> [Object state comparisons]
_ _ _ _ _ _ _

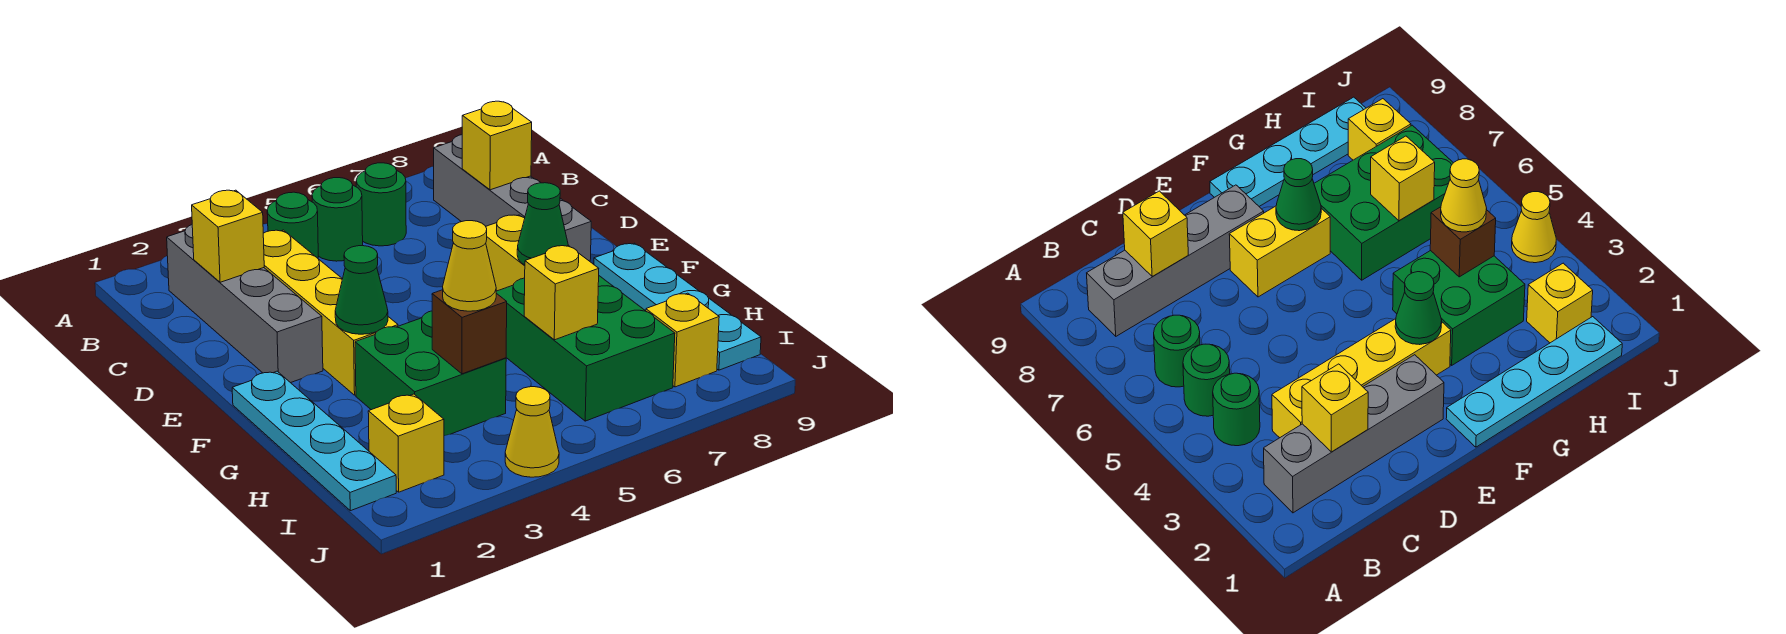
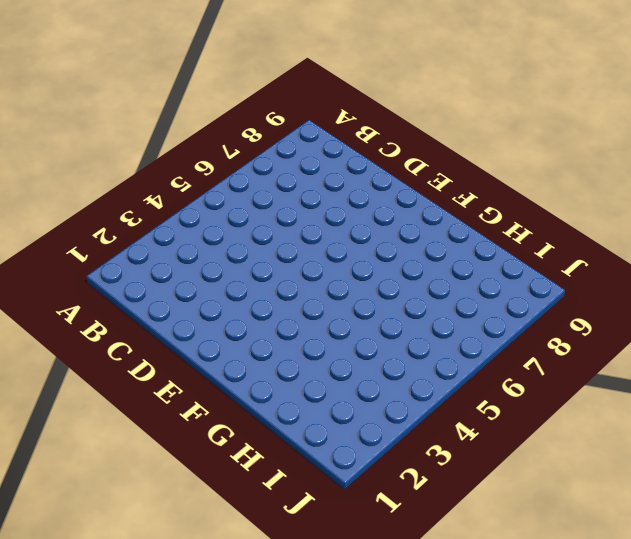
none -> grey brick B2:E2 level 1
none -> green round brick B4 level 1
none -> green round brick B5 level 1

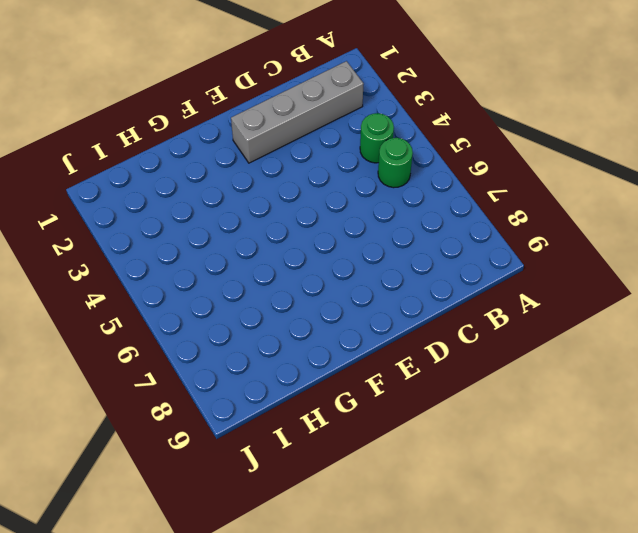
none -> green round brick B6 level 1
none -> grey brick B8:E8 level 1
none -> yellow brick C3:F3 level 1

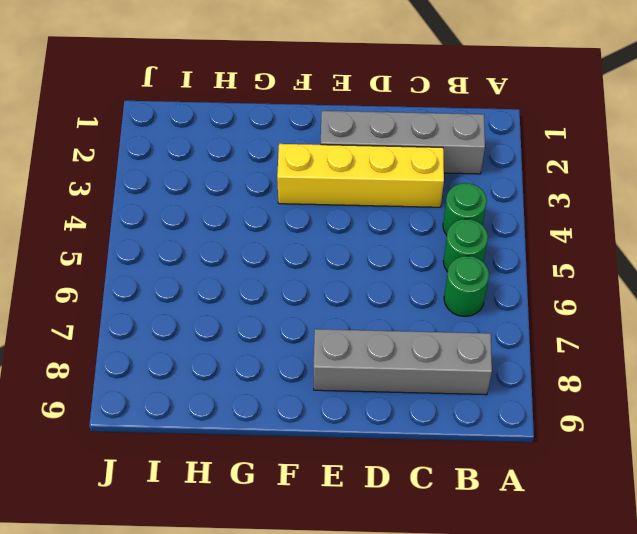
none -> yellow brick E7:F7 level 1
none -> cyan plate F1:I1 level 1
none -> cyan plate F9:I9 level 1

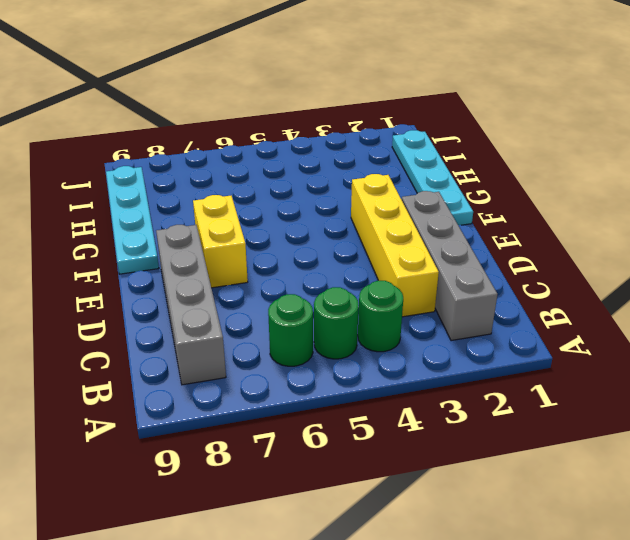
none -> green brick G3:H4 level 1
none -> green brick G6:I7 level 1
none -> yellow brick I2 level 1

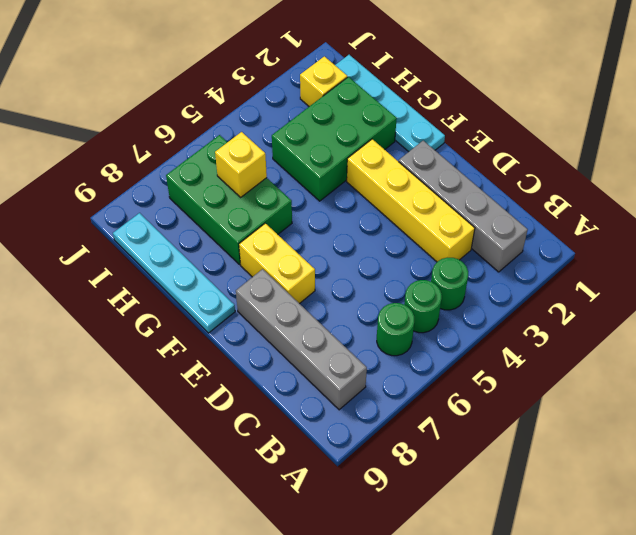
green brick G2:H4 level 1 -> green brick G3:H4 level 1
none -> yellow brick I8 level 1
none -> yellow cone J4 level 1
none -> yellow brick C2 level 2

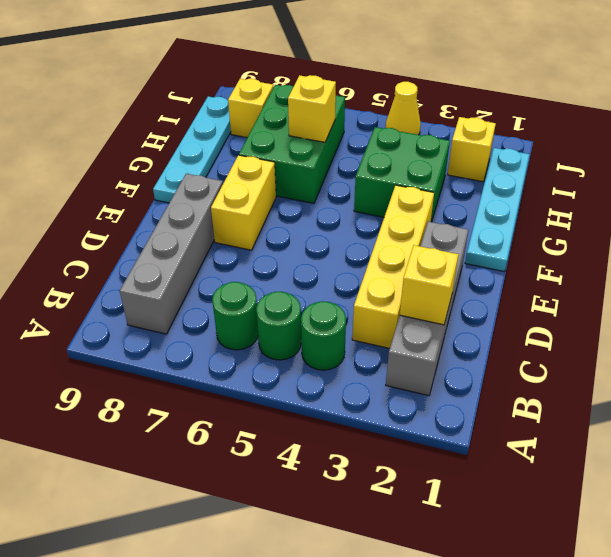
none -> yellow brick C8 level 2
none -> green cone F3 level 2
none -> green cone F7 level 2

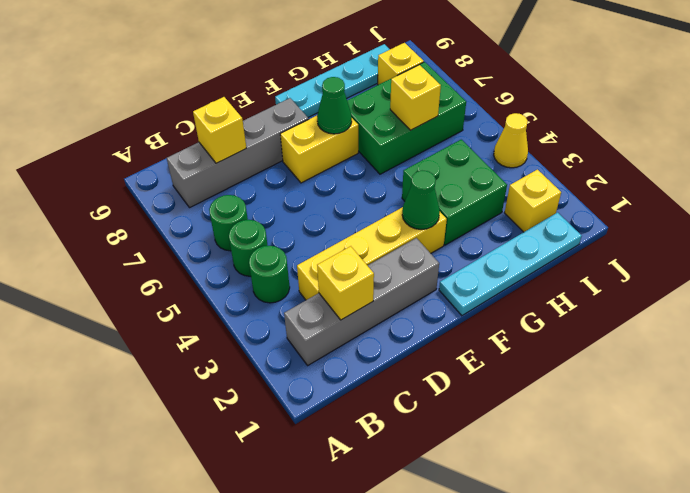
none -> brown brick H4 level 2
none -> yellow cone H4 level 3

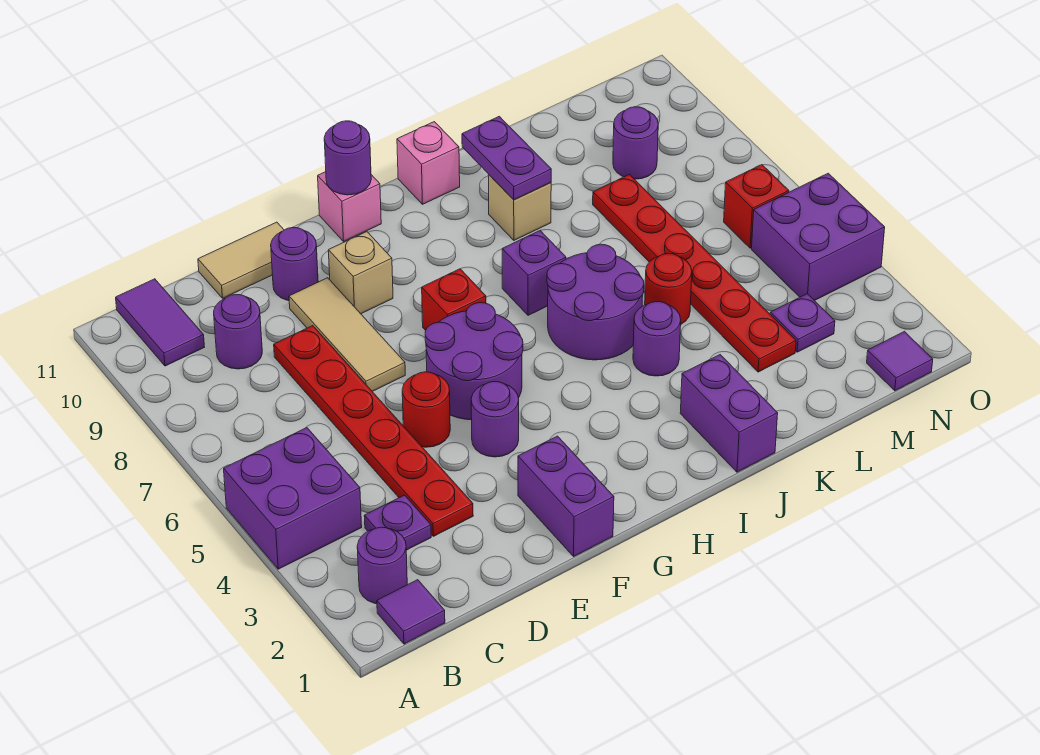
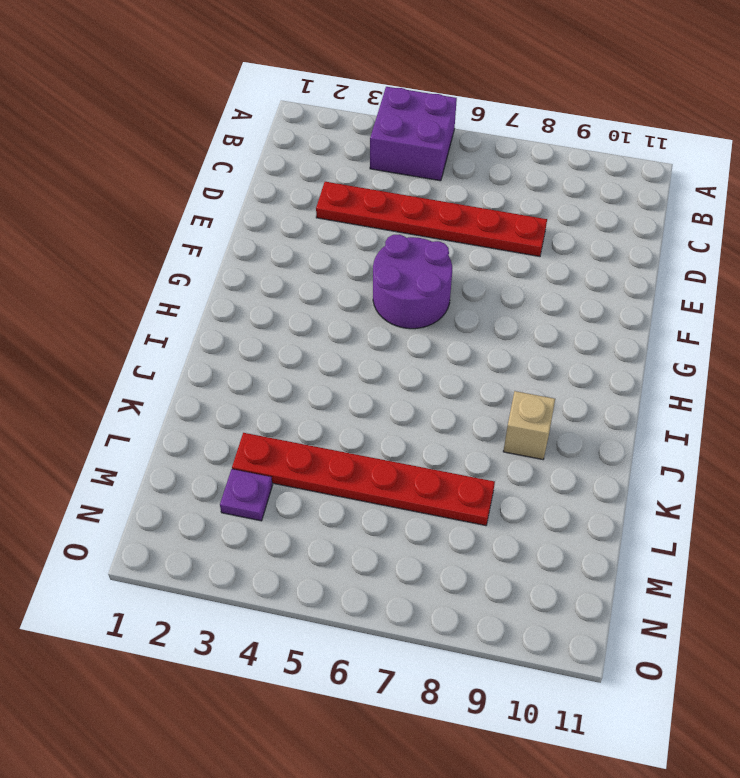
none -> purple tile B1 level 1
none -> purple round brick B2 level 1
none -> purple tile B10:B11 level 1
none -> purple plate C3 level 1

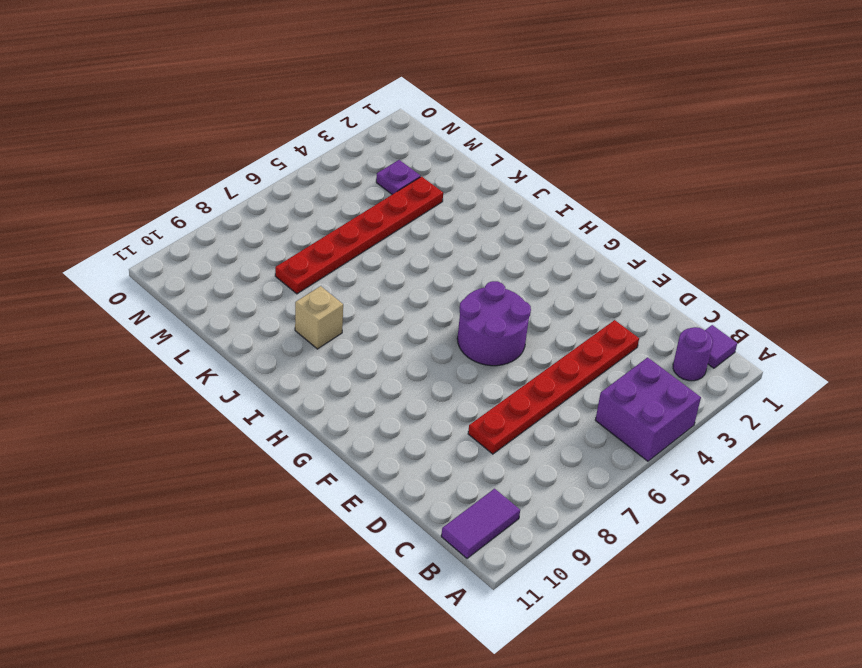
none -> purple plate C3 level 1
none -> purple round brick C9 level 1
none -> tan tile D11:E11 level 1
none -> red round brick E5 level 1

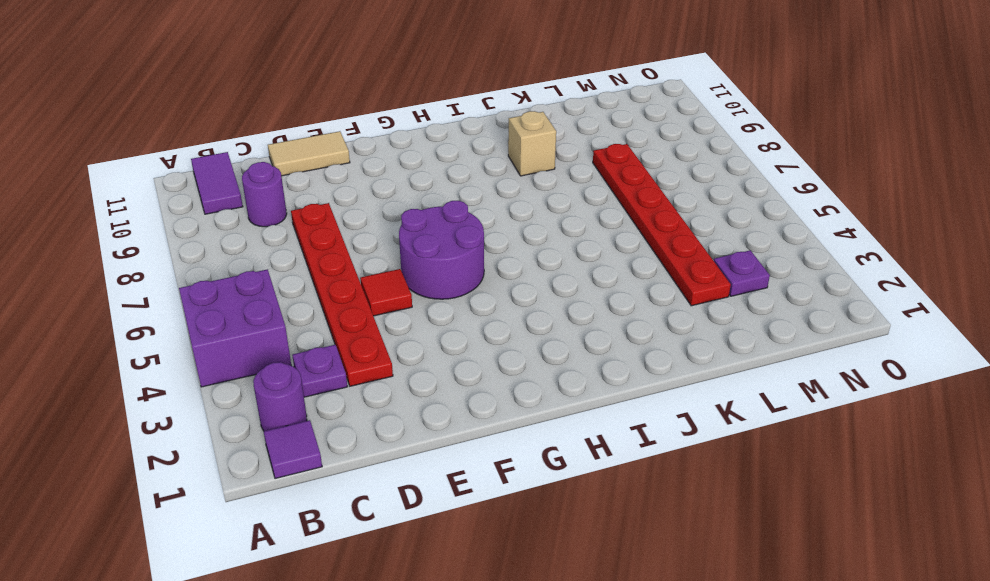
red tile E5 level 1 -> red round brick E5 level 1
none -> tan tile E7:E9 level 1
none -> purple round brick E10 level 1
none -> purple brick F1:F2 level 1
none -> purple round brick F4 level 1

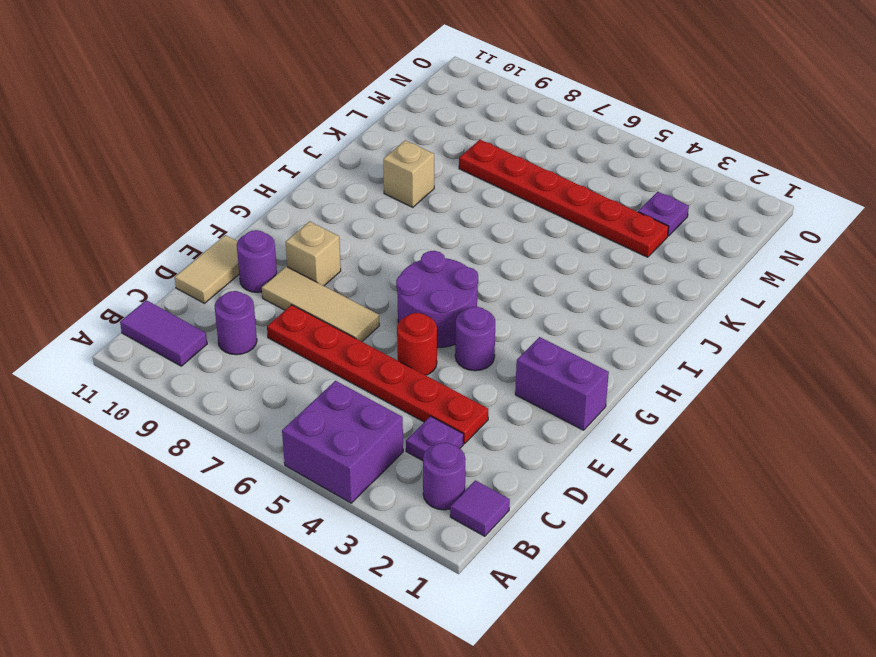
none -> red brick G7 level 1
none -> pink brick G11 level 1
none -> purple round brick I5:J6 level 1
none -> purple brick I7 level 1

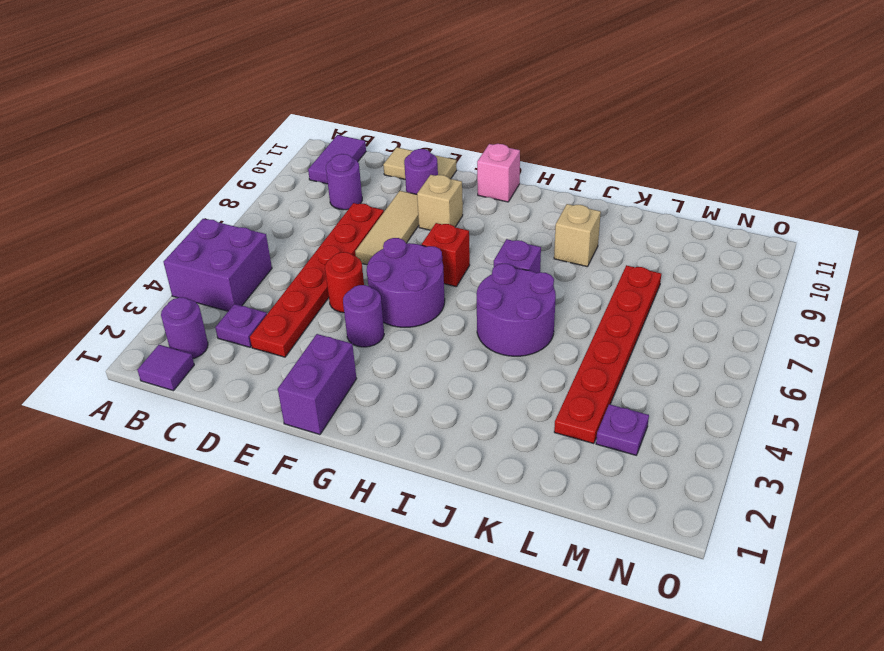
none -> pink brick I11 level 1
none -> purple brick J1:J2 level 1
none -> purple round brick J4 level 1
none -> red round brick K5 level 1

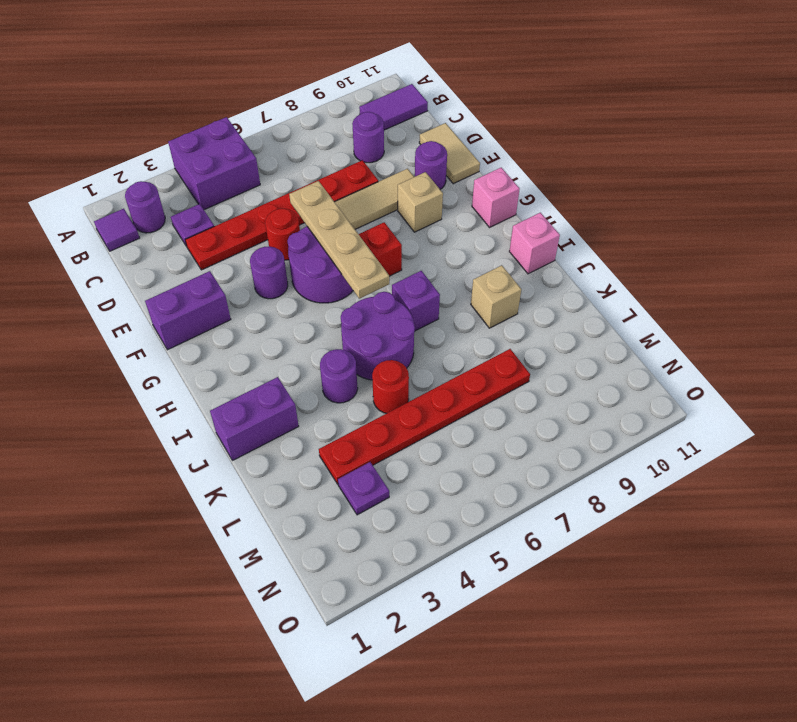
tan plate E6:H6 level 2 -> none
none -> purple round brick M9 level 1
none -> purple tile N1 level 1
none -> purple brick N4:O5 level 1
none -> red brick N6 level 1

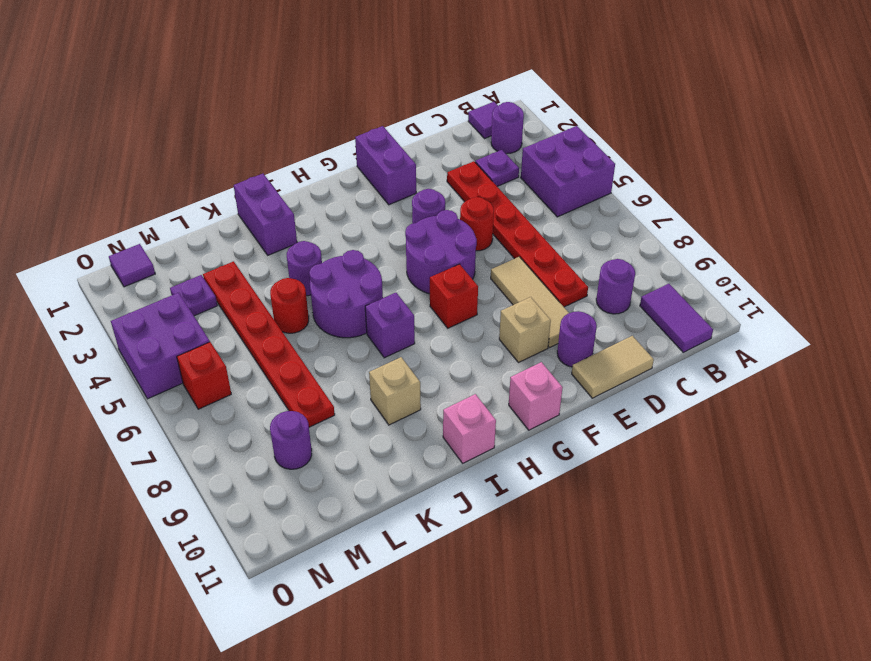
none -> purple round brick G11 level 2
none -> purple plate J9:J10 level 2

_ _ _ _ _ _ _

> [Work task]
Work out how many lines of the entries hold the word "green", and write only that figure.

> [Exercise answer]
8